- What is needed
Check each line of the listing for the word "replace" and report the ones that have it.
"""
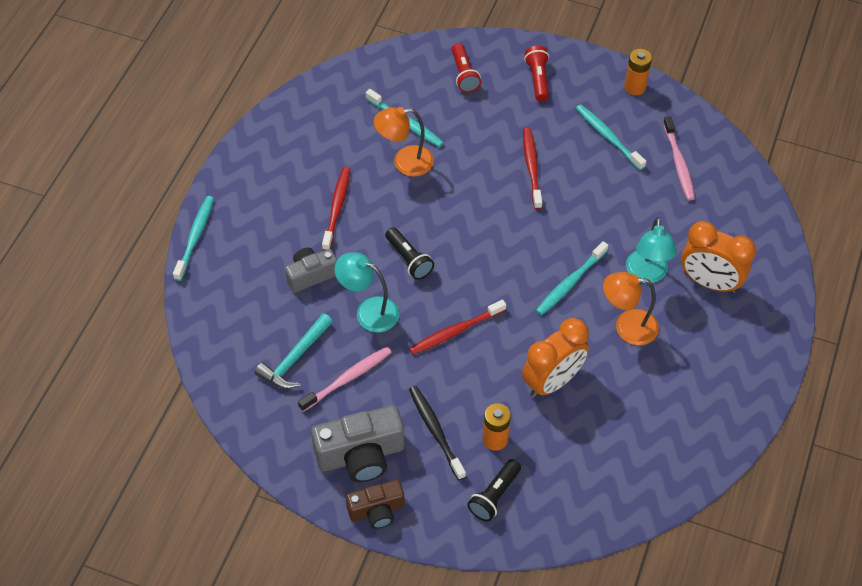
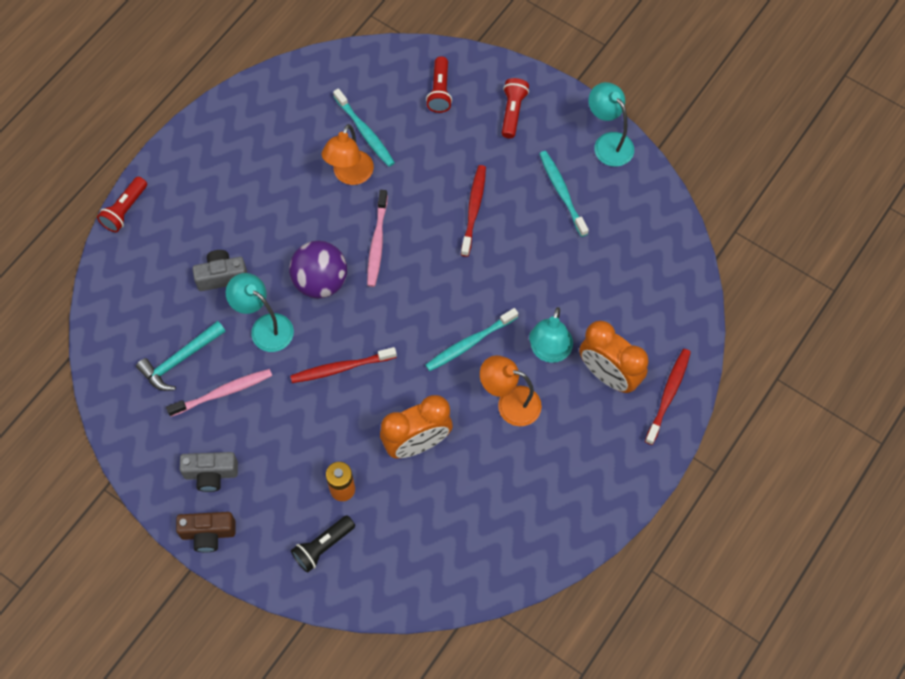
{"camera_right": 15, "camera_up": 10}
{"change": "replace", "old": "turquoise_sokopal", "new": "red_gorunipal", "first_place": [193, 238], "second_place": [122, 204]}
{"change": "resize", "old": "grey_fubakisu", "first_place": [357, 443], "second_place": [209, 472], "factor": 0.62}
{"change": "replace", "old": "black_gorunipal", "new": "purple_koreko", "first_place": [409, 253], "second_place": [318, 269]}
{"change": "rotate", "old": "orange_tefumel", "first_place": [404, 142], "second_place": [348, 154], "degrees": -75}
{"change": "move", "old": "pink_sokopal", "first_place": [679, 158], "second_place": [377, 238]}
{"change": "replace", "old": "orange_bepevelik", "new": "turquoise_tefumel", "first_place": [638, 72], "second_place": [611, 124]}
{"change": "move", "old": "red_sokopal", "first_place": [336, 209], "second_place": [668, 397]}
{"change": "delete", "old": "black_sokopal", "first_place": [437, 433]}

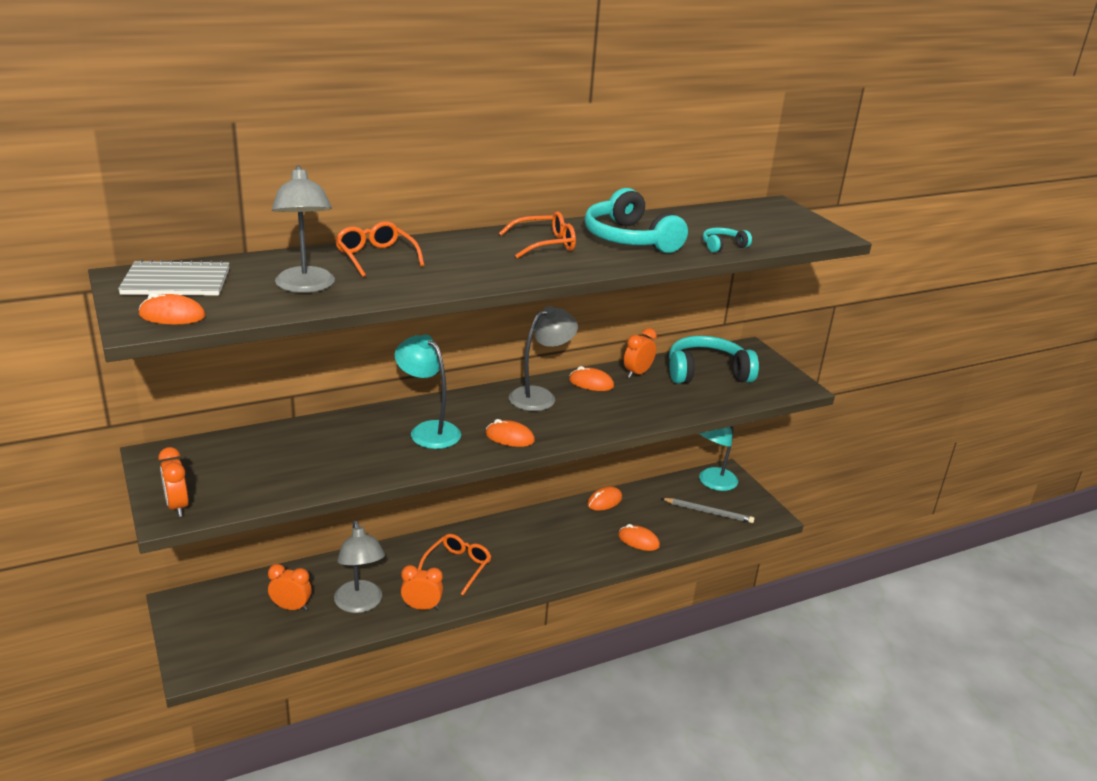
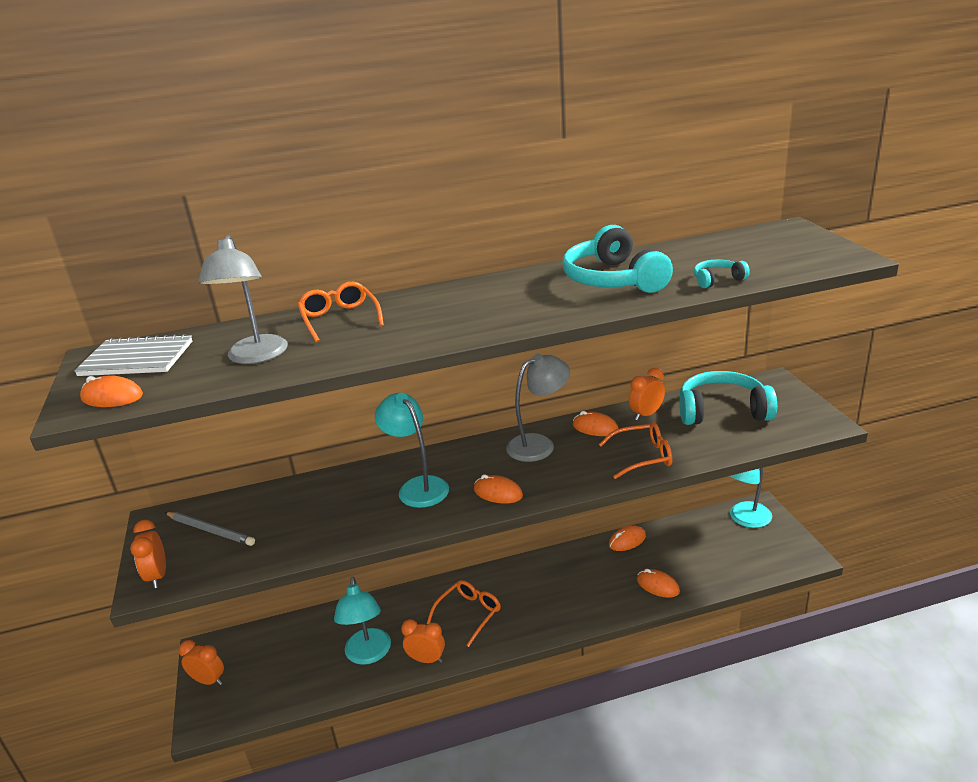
{"camera_right": 15, "camera_up": 0}
{"change": "move", "old": "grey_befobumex", "first_place": [707, 510], "second_place": [210, 529]}
{"change": "move", "old": "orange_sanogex", "first_place": [290, 587], "second_place": [201, 662]}
{"change": "recolor", "old": "grey_tefumel", "new": "turquoise_tefumel", "first_place": [359, 567], "second_place": [362, 621]}
{"change": "move", "old": "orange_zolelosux", "first_place": [537, 235], "second_place": [635, 450]}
"""
- Your response
{"change": "replace", "old": "turquoise_sokopal", "new": "red_gorunipal", "first_place": [193, 238], "second_place": [122, 204]}
{"change": "replace", "old": "black_gorunipal", "new": "purple_koreko", "first_place": [409, 253], "second_place": [318, 269]}
{"change": "replace", "old": "orange_bepevelik", "new": "turquoise_tefumel", "first_place": [638, 72], "second_place": [611, 124]}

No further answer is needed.